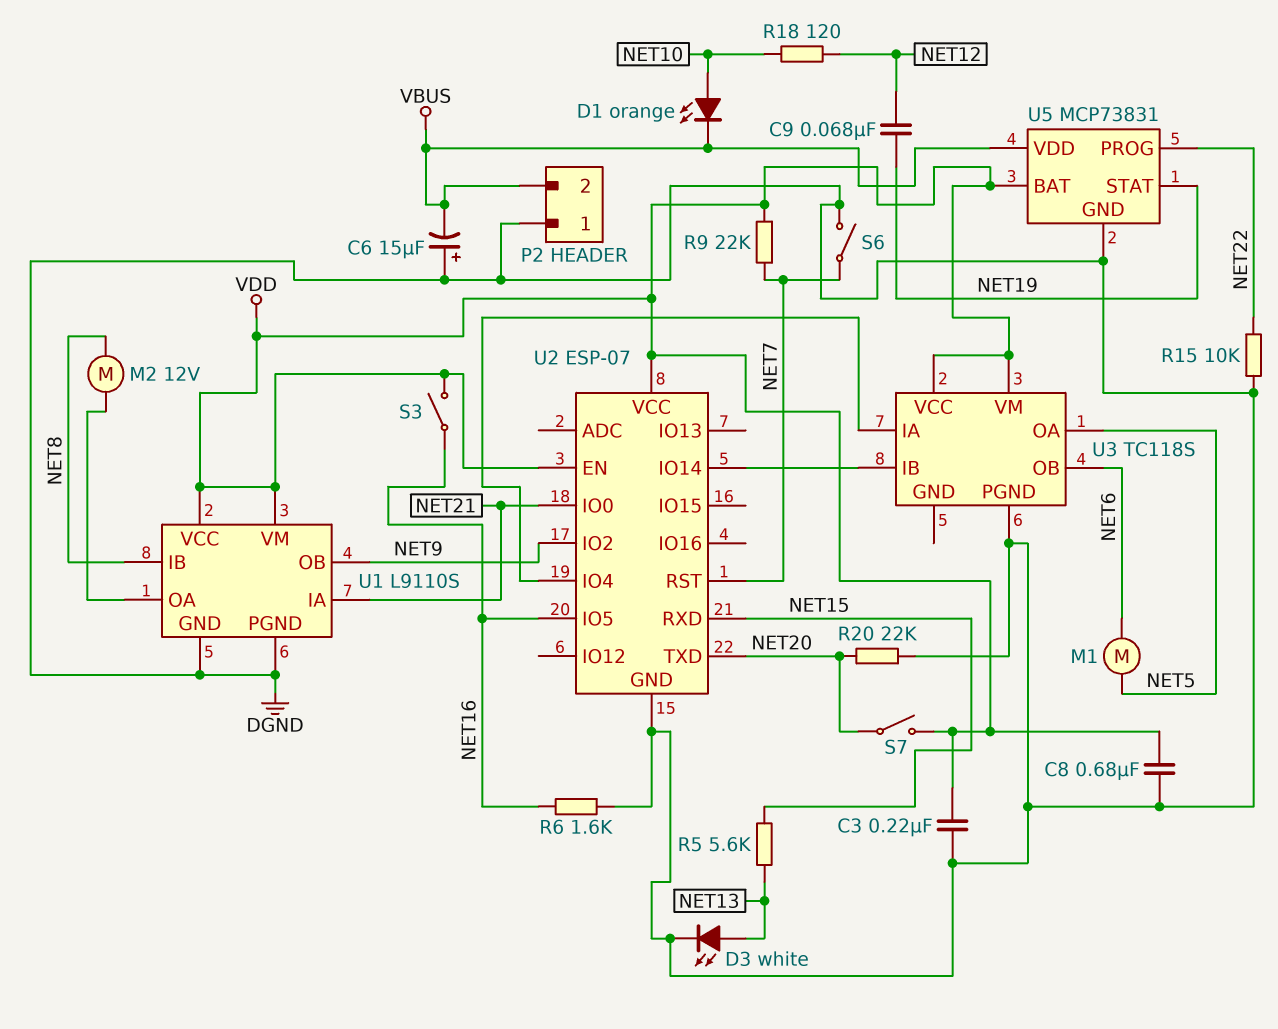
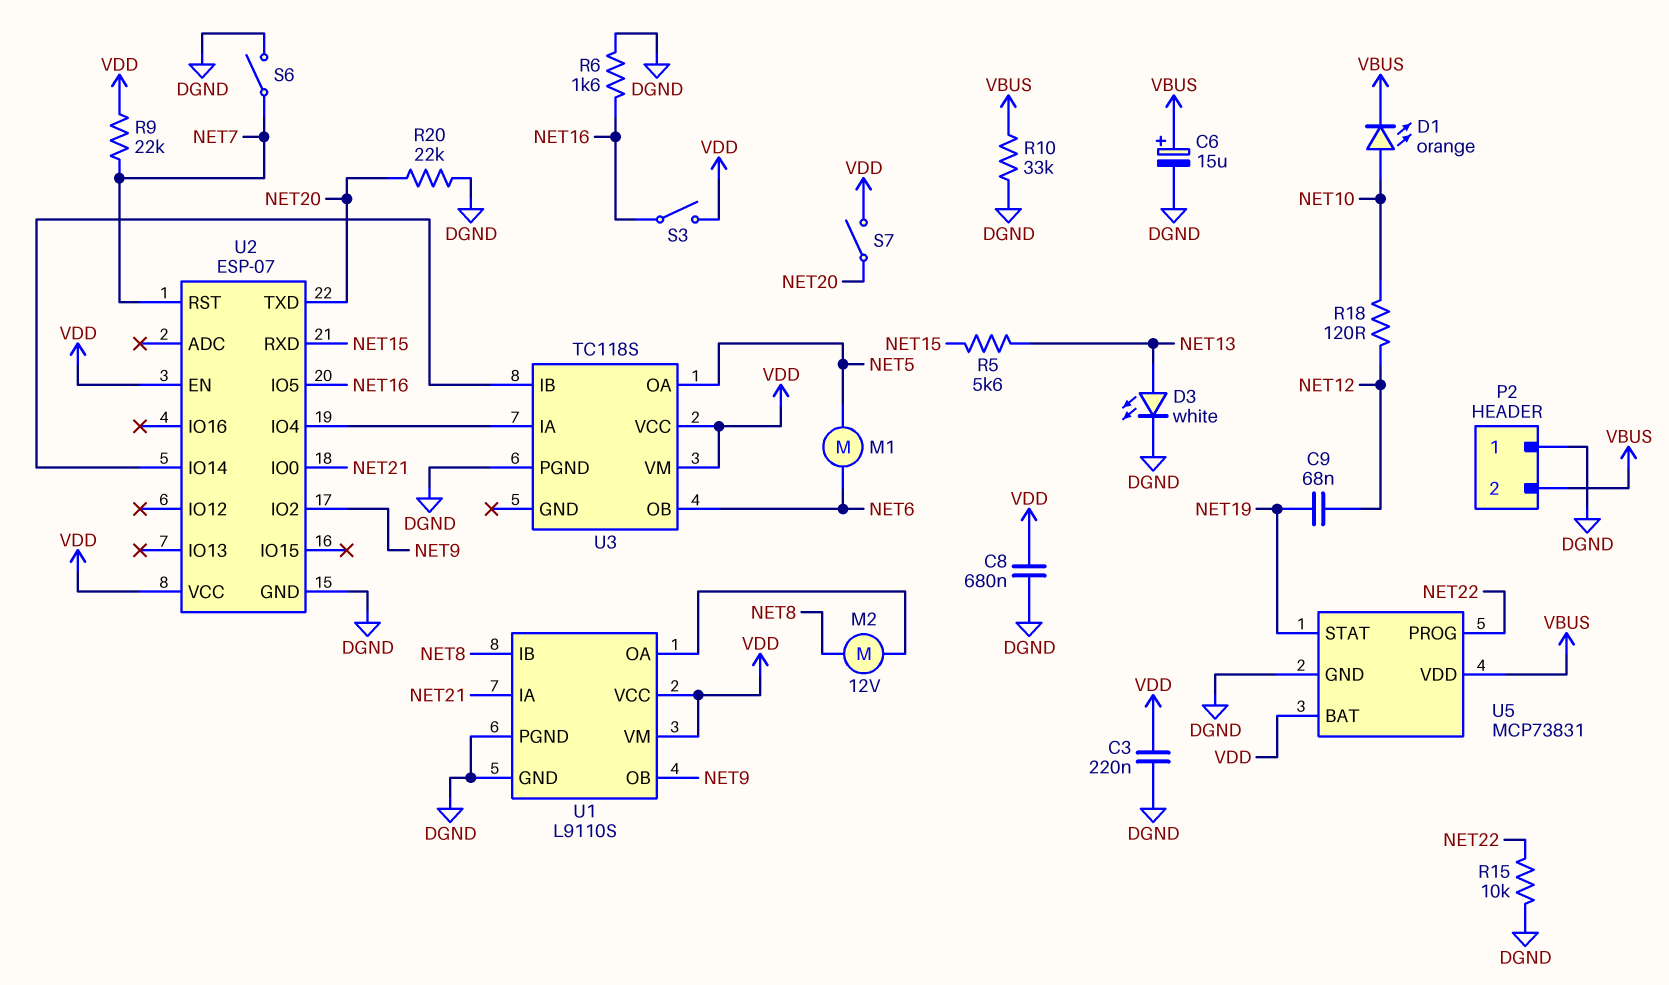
C6: 15uF (plus DGND, minus VBUS) -> 15uF (plus VBUS, minus DGND)
R10: none -> 33k (DGND, VBUS)

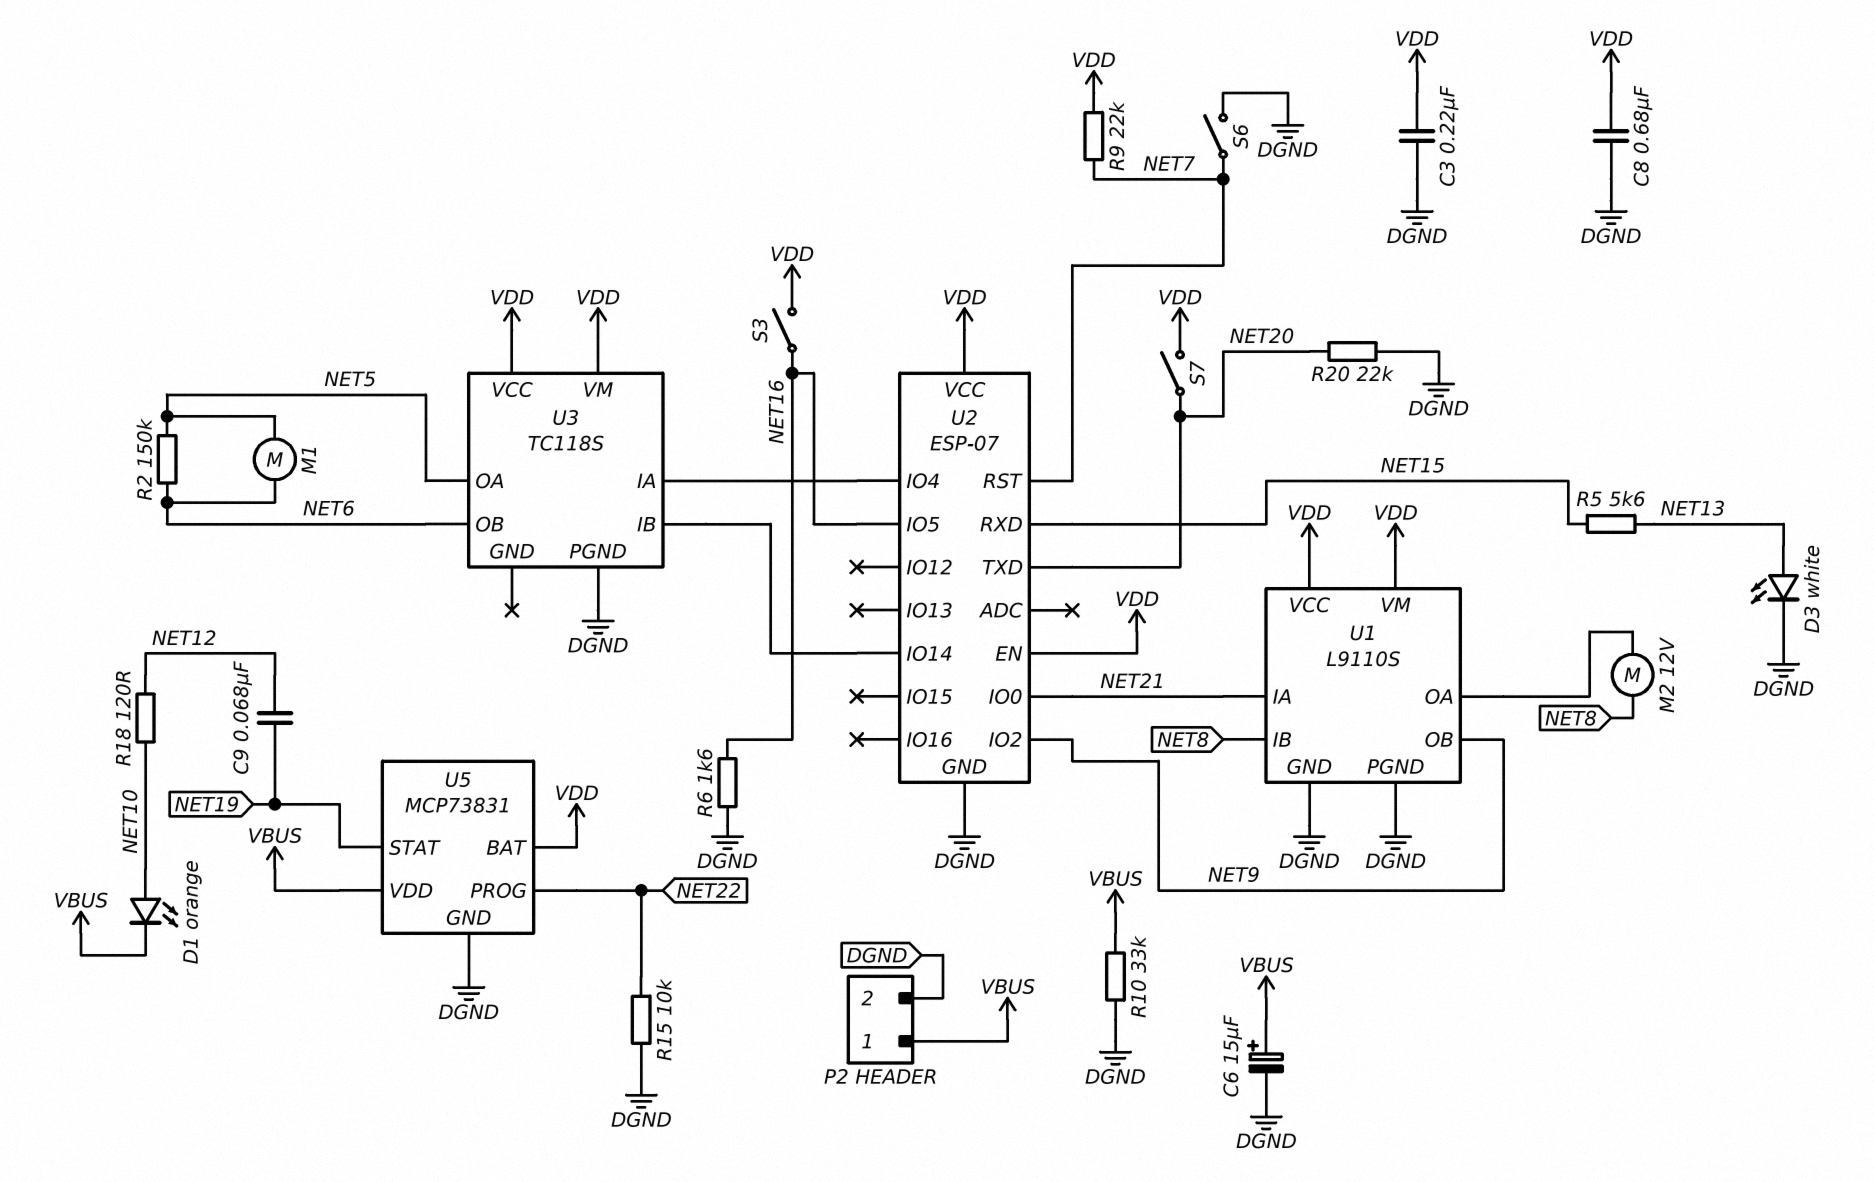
P2 pin 1: DGND -> VBUS
P2 pin 2: VBUS -> DGND
R2: none -> 150k (NET5, NET6)

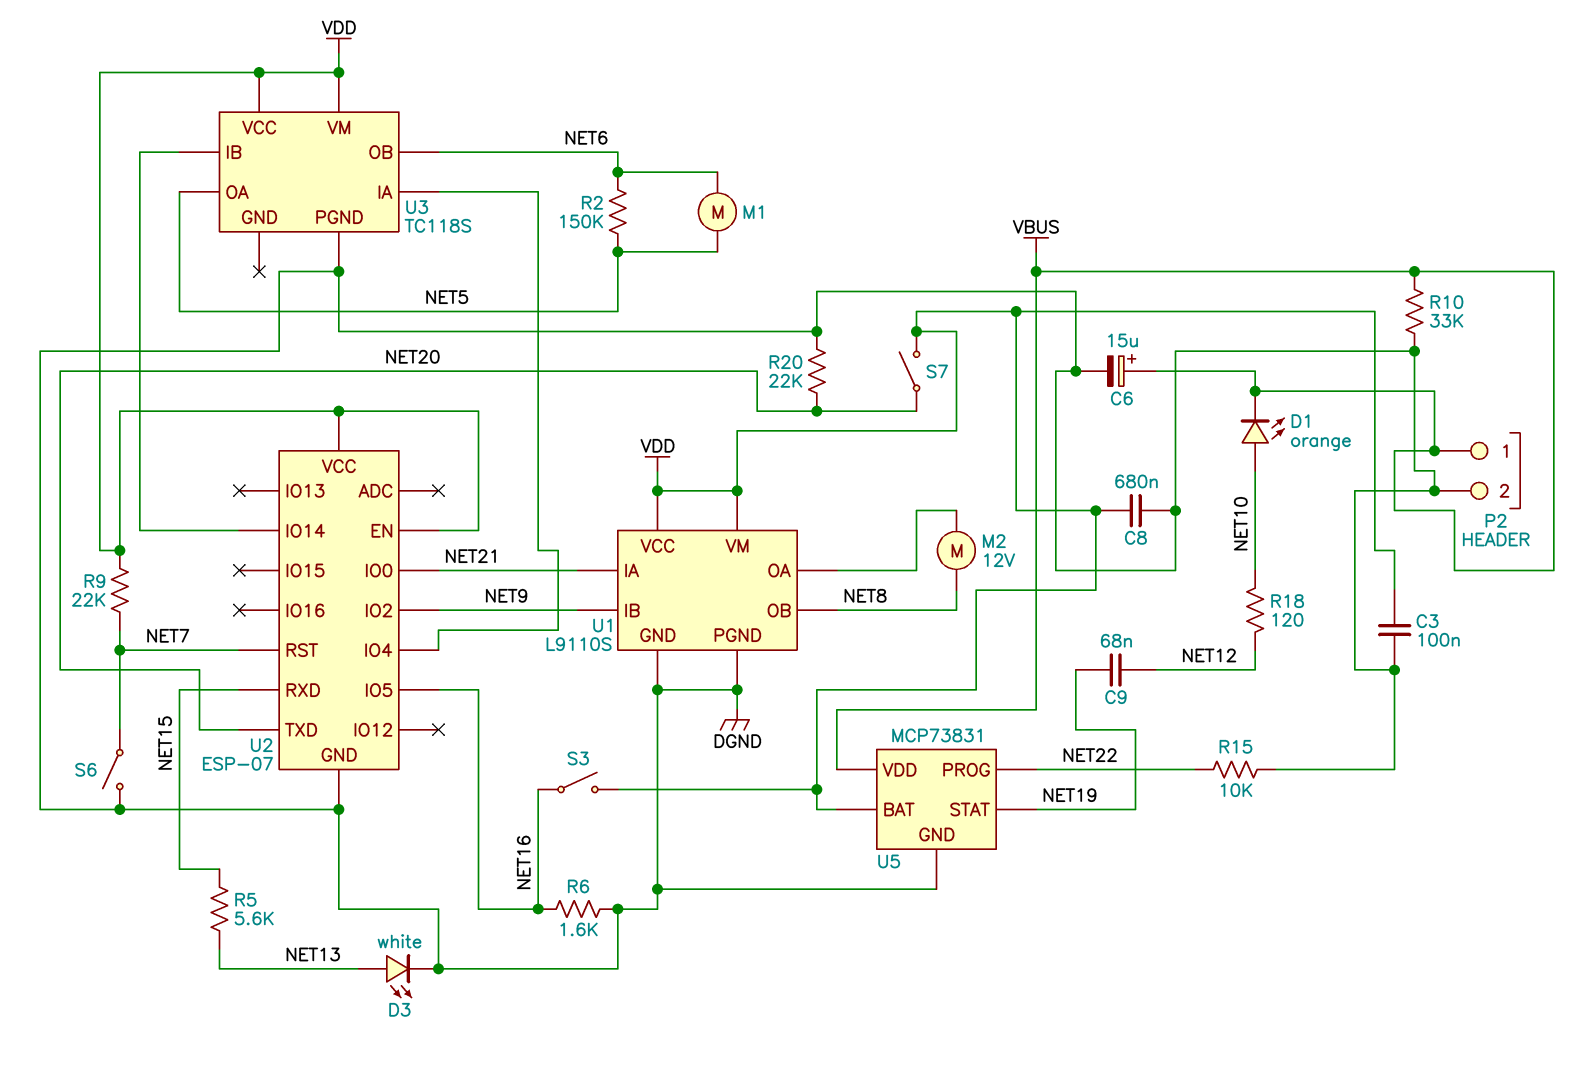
C3: 220nF (DGND, VDD) -> 100nF (DGND, VDD)
U1 pin IB: NET8 -> NET9
U1 pin OB: NET9 -> NET8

* * *

* **Problem description**:
What lines above hold the word "DGND"? Pull each one out.

* **Output below**:
C6: 15uF (plus DGND, minus VBUS) -> 15uF (plus VBUS, minus DGND)
R10: none -> 33k (DGND, VBUS)
P2 pin 1: DGND -> VBUS
P2 pin 2: VBUS -> DGND
C3: 220nF (DGND, VDD) -> 100nF (DGND, VDD)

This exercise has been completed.